— DATA EXCERPT —
-.-.-
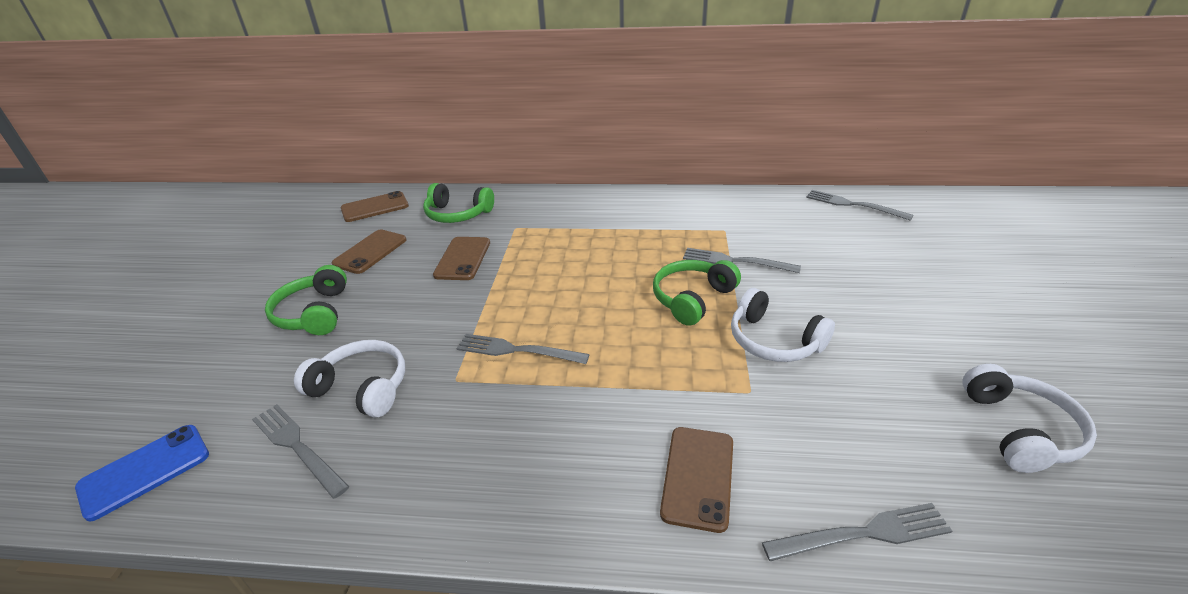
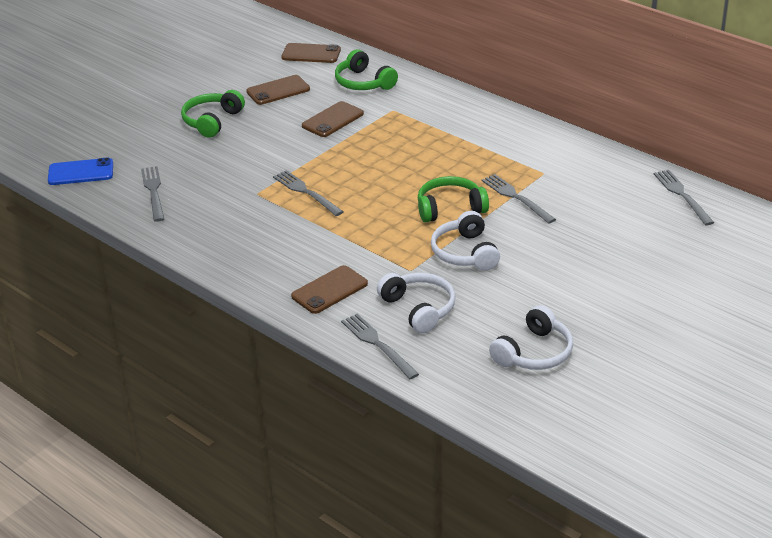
camera: 35 degrees right, 0 degrees up
white headphones [294,340,405,418] -> white headphones moved to [377,273,455,333]
grey fork [762,503,952,561] -> grey fork turned 150 degrees counterclockwise [341,314,419,379]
-.-.-
— DIRECTIONS —
All of the material above should be copied exactly, minus the pictures.

— TASK SOLUTION —
camera: 35 degrees right, 0 degrees up
white headphones [294,340,405,418] -> white headphones moved to [377,273,455,333]
grey fork [762,503,952,561] -> grey fork turned 150 degrees counterclockwise [341,314,419,379]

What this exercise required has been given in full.